## Problem statement
Below are entries; output exactly the lines from the one with "(226, 138) = (544, 197): purple" to the one with "(290, 167) = (599, 284): none -> purple cap", both included, and nothing else.
### Data for the task ###
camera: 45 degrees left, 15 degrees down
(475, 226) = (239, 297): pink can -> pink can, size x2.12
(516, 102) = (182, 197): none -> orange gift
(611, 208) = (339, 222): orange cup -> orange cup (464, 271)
###
### Data for the task ###
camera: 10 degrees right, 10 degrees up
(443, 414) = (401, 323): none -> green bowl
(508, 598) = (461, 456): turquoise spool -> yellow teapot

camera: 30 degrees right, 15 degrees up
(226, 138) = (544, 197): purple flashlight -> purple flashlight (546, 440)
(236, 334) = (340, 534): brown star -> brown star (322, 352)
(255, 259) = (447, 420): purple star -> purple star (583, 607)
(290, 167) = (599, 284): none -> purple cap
###
### Data for the task ###
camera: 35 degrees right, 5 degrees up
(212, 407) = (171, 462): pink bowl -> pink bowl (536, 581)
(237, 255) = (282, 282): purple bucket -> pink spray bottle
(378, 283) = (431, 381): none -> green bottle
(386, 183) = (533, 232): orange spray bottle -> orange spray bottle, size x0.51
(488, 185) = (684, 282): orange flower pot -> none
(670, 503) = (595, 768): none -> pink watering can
###
## Result of this task
(226, 138) = (544, 197): purple flashlight -> purple flashlight (546, 440)
(236, 334) = (340, 534): brown star -> brown star (322, 352)
(255, 259) = (447, 420): purple star -> purple star (583, 607)
(290, 167) = (599, 284): none -> purple cap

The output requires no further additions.